DESCRIPTION OF THE TASK:
Produce word for word the lines of the data below running from the one that has "U201 pin OUT: VDD -> LED" to the one that has "V201: 6V (plus", inclusive, and no others.

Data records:

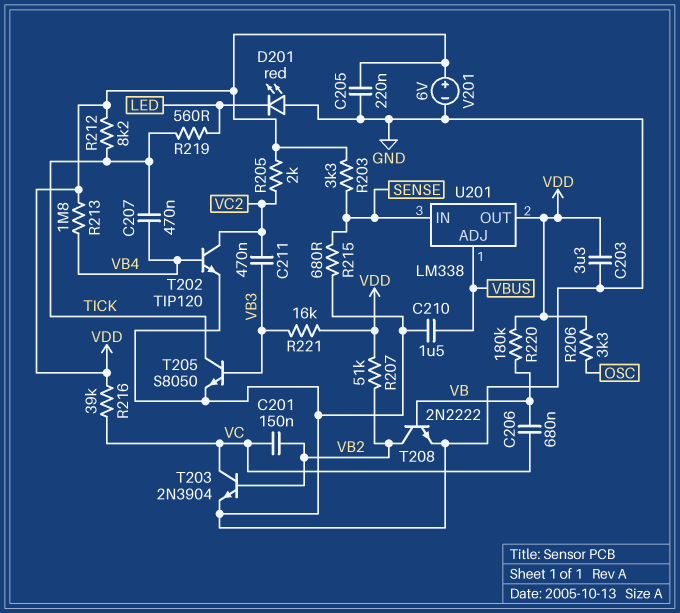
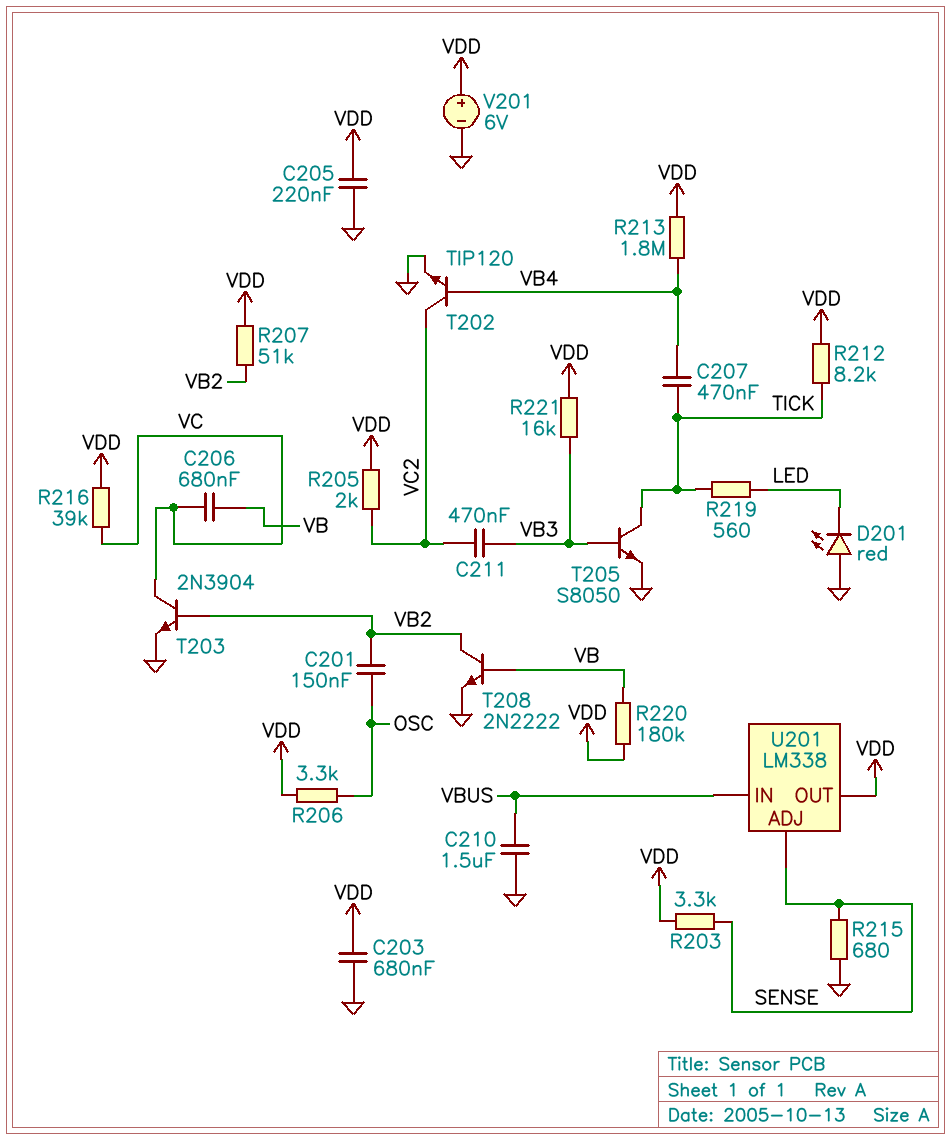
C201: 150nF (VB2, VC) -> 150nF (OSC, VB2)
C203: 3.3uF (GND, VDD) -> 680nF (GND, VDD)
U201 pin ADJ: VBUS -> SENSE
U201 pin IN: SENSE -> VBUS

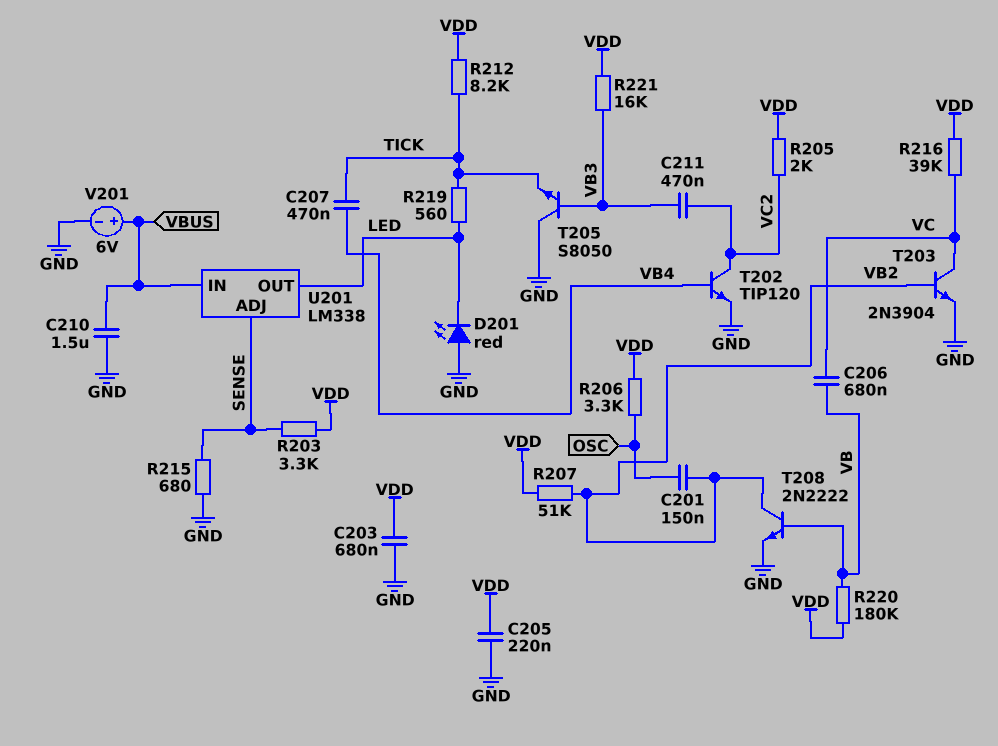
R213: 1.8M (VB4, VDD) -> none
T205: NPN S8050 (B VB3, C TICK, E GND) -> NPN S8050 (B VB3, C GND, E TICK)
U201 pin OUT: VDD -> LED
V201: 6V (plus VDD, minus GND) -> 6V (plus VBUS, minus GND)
--
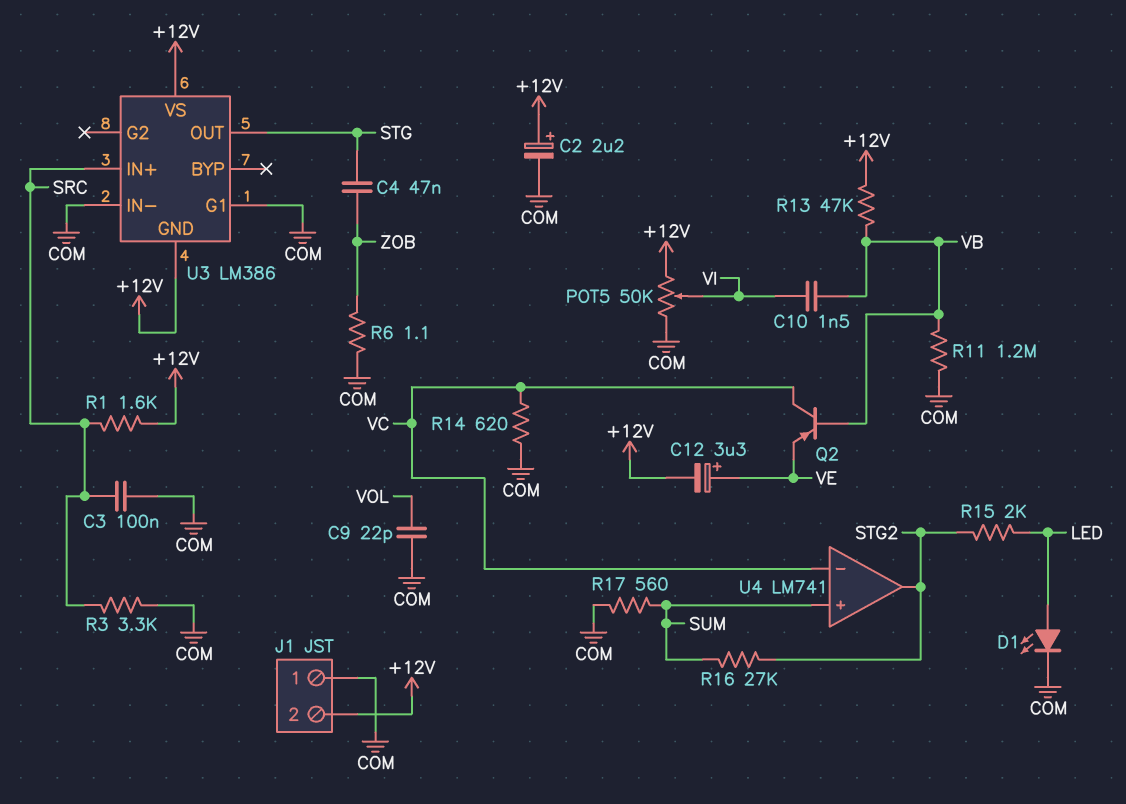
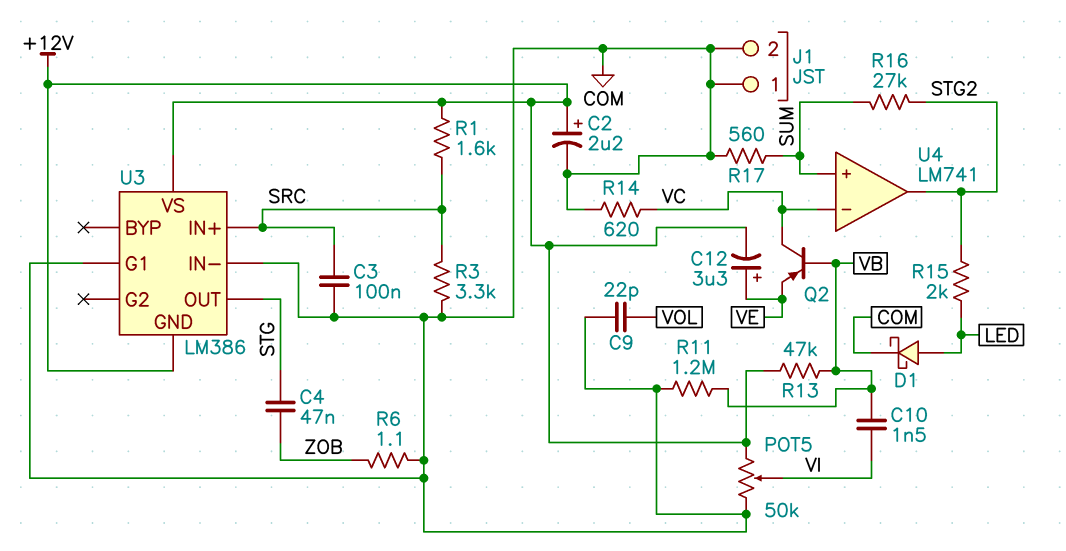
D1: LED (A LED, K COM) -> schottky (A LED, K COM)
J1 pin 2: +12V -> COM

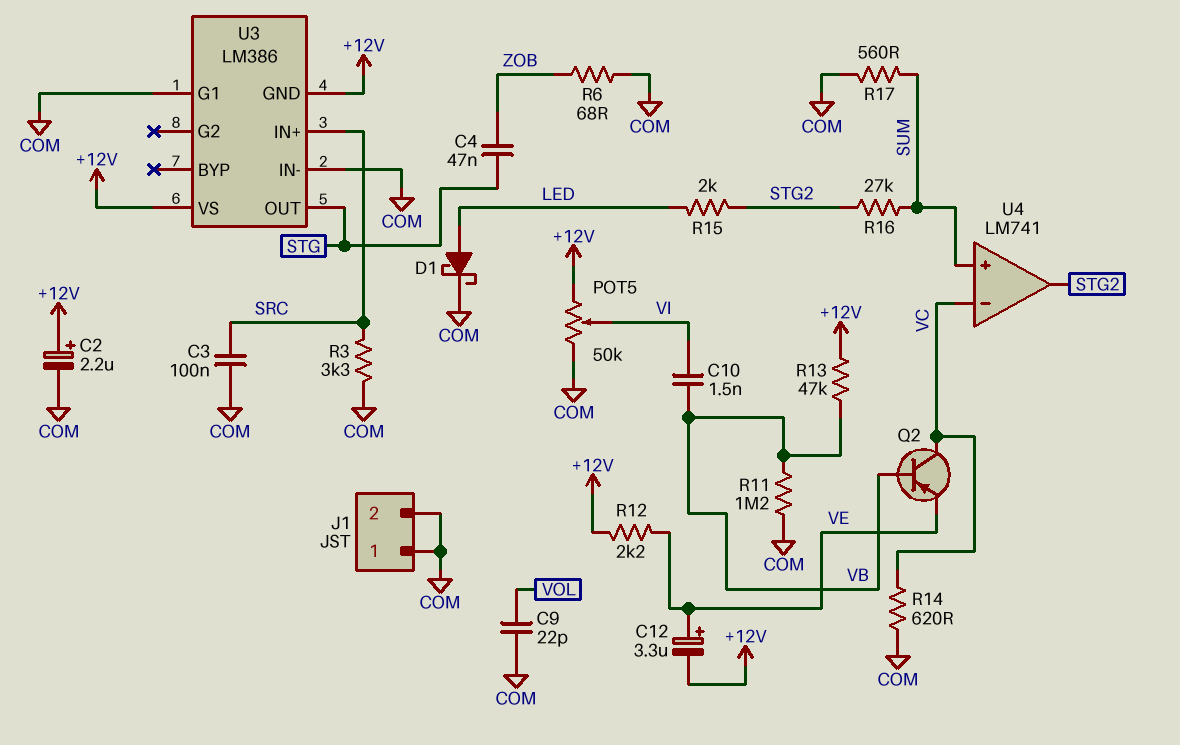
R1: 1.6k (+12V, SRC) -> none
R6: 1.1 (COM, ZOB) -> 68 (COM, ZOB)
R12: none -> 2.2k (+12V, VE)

OUTPUT FOR THIS EXERCISE:
U201 pin OUT: VDD -> LED
V201: 6V (plus VDD, minus GND) -> 6V (plus VBUS, minus GND)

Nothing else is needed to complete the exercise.